CONSIGNE:
Transcrivez à l'identique toutes les lignes de la liste ci-dessous, sans en modifier aucune.

DONNÉES À TRAITER:

»»

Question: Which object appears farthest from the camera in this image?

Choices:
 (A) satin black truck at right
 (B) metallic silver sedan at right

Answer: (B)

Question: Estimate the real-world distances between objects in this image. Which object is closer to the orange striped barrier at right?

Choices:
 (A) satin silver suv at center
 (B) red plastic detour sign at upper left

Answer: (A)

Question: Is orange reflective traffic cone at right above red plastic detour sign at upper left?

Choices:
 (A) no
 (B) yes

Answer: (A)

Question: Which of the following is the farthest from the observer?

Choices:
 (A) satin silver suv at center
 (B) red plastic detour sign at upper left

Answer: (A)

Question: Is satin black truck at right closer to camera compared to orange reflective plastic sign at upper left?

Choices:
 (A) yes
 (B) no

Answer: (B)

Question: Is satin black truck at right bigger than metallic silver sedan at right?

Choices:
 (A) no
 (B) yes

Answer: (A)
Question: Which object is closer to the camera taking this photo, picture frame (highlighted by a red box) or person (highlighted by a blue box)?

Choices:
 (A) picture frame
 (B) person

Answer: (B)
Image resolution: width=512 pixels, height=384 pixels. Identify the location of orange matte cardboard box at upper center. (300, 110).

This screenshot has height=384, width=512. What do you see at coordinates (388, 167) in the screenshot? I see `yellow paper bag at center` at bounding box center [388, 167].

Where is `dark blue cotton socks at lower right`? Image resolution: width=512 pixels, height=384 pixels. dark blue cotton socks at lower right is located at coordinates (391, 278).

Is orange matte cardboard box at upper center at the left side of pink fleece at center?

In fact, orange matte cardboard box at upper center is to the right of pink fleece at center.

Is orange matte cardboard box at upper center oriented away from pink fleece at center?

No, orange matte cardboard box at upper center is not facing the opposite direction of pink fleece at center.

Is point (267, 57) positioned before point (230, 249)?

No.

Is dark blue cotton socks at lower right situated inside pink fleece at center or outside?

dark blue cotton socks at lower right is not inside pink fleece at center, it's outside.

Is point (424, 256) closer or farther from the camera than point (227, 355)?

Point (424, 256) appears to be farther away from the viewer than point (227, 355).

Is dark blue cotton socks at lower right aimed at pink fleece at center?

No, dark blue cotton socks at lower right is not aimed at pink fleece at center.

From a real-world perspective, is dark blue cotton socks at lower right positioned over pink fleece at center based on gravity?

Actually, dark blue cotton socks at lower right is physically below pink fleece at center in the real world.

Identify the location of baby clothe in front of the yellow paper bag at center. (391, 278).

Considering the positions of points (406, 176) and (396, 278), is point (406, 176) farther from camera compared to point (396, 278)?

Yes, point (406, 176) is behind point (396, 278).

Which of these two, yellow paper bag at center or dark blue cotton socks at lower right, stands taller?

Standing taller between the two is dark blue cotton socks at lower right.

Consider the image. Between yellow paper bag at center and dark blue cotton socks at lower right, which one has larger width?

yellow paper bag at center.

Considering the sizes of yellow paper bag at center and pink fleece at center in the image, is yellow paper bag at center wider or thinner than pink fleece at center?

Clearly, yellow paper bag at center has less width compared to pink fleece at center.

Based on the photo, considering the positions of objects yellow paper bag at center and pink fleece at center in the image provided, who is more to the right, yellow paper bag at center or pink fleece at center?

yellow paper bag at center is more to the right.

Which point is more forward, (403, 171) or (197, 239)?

««

EXERCICE TERMINÉ:
Question: Which object appears farthest from the camera in this image?

Choices:
 (A) satin black truck at right
 (B) metallic silver sedan at right

Answer: (B)

Question: Estimate the real-world distances between objects in this image. Which object is closer to the orange striped barrier at right?

Choices:
 (A) satin silver suv at center
 (B) red plastic detour sign at upper left

Answer: (A)

Question: Is orange reflective traffic cone at right above red plastic detour sign at upper left?

Choices:
 (A) no
 (B) yes

Answer: (A)

Question: Which of the following is the farthest from the observer?

Choices:
 (A) satin silver suv at center
 (B) red plastic detour sign at upper left

Answer: (A)

Question: Is satin black truck at right closer to camera compared to orange reflective plastic sign at upper left?

Choices:
 (A) yes
 (B) no

Answer: (B)

Question: Is satin black truck at right bigger than metallic silver sedan at right?

Choices:
 (A) no
 (B) yes

Answer: (A)
Question: Which object is closer to the camera taking this photo, picture frame (highlighted by a red box) or person (highlighted by a blue box)?

Choices:
 (A) picture frame
 (B) person

Answer: (B)
Image resolution: width=512 pixels, height=384 pixels. Identify the location of orange matte cardboard box at upper center. (300, 110).

This screenshot has height=384, width=512. What do you see at coordinates (388, 167) in the screenshot? I see `yellow paper bag at center` at bounding box center [388, 167].

Where is `dark blue cotton socks at lower right`? Image resolution: width=512 pixels, height=384 pixels. dark blue cotton socks at lower right is located at coordinates (391, 278).

Is orange matte cardboard box at upper center at the left side of pink fleece at center?

In fact, orange matte cardboard box at upper center is to the right of pink fleece at center.

Is orange matte cardboard box at upper center oriented away from pink fleece at center?

No, orange matte cardboard box at upper center is not facing the opposite direction of pink fleece at center.

Is point (267, 57) positioned before point (230, 249)?

No.

Is dark blue cotton socks at lower right situated inside pink fleece at center or outside?

dark blue cotton socks at lower right is not inside pink fleece at center, it's outside.

Is point (424, 256) closer or farther from the camera than point (227, 355)?

Point (424, 256) appears to be farther away from the viewer than point (227, 355).

Is dark blue cotton socks at lower right aimed at pink fleece at center?

No, dark blue cotton socks at lower right is not aimed at pink fleece at center.

From a real-world perspective, is dark blue cotton socks at lower right positioned over pink fleece at center based on gravity?

Actually, dark blue cotton socks at lower right is physically below pink fleece at center in the real world.

Identify the location of baby clothe in front of the yellow paper bag at center. (391, 278).

Considering the positions of points (406, 176) and (396, 278), is point (406, 176) farther from camera compared to point (396, 278)?

Yes, point (406, 176) is behind point (396, 278).

Which of these two, yellow paper bag at center or dark blue cotton socks at lower right, stands taller?

Standing taller between the two is dark blue cotton socks at lower right.

Consider the image. Between yellow paper bag at center and dark blue cotton socks at lower right, which one has larger width?

yellow paper bag at center.

Considering the sizes of yellow paper bag at center and pink fleece at center in the image, is yellow paper bag at center wider or thinner than pink fleece at center?

Clearly, yellow paper bag at center has less width compared to pink fleece at center.

Based on the photo, considering the positions of objects yellow paper bag at center and pink fleece at center in the image provided, who is more to the right, yellow paper bag at center or pink fleece at center?

yellow paper bag at center is more to the right.

Which point is more forward, (403, 171) or (197, 239)?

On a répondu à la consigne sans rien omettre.